▶ Task statement: How many lines of the material below contain the string "partial", counting lines where it appears inside a longer word? Reply with the number alone.

[Rows from a dataset]
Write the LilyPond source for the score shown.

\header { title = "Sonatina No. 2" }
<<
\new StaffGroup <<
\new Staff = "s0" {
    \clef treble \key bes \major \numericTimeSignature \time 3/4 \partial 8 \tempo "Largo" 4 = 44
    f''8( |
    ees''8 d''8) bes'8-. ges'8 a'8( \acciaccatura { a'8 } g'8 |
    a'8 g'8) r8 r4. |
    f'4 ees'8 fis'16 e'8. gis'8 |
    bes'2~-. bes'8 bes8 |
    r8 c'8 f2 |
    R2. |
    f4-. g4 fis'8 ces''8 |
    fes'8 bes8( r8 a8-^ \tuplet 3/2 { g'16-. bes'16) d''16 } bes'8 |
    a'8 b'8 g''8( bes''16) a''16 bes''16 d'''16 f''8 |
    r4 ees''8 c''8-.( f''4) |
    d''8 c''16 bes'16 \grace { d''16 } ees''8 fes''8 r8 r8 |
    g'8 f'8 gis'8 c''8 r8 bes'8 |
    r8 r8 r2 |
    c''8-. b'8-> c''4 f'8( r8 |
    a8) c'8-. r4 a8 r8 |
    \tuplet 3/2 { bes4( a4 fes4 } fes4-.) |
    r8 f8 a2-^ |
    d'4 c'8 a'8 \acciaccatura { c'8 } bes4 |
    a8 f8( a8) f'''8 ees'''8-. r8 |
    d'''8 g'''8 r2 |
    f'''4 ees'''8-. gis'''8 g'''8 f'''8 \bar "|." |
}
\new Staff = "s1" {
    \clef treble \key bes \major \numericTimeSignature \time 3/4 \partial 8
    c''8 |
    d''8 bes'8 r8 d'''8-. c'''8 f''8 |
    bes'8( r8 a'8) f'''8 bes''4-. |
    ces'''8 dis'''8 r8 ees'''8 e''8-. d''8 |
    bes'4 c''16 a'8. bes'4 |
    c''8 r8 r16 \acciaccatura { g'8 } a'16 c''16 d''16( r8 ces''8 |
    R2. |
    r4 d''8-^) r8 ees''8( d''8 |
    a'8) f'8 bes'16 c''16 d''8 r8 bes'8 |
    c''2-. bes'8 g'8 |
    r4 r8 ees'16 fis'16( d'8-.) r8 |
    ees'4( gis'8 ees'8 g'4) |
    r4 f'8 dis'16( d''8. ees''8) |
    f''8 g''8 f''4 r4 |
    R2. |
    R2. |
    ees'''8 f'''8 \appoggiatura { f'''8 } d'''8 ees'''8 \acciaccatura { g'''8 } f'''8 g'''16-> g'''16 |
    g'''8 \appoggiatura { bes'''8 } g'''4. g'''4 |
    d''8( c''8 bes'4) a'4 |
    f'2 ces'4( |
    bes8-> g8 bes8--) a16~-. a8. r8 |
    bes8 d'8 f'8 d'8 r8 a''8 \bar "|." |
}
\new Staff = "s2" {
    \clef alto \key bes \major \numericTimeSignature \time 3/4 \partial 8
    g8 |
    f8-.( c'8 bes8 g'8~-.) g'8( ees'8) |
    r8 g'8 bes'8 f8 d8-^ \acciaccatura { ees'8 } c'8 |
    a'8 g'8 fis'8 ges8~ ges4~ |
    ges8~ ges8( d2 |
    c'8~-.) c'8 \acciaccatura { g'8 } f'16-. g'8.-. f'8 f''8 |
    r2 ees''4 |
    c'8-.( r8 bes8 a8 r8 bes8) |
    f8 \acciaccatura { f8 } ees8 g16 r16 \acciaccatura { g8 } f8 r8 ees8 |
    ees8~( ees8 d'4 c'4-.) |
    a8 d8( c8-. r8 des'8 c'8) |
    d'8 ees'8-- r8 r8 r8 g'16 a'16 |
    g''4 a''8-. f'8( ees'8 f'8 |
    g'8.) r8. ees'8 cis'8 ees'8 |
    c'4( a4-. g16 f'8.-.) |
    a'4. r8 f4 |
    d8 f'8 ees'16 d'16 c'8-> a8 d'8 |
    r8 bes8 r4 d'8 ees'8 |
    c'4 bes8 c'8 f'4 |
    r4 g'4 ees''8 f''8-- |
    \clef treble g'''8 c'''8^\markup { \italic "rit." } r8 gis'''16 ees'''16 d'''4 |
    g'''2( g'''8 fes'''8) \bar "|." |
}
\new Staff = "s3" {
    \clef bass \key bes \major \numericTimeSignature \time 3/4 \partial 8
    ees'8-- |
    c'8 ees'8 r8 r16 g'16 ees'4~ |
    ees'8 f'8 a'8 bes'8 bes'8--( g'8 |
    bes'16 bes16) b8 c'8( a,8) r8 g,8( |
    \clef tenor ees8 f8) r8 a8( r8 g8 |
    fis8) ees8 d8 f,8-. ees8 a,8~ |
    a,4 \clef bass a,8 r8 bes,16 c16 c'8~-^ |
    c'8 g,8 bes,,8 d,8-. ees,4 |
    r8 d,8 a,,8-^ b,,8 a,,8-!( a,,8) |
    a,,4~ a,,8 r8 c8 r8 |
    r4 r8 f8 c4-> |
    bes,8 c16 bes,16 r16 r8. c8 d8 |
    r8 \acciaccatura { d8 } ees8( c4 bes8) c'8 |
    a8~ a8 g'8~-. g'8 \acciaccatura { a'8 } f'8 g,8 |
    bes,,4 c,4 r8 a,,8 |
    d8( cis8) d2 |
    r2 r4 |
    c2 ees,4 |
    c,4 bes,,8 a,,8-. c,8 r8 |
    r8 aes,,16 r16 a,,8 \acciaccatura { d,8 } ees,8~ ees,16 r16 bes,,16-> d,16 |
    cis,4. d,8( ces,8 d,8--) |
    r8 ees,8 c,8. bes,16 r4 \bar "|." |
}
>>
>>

▶ Reply: 4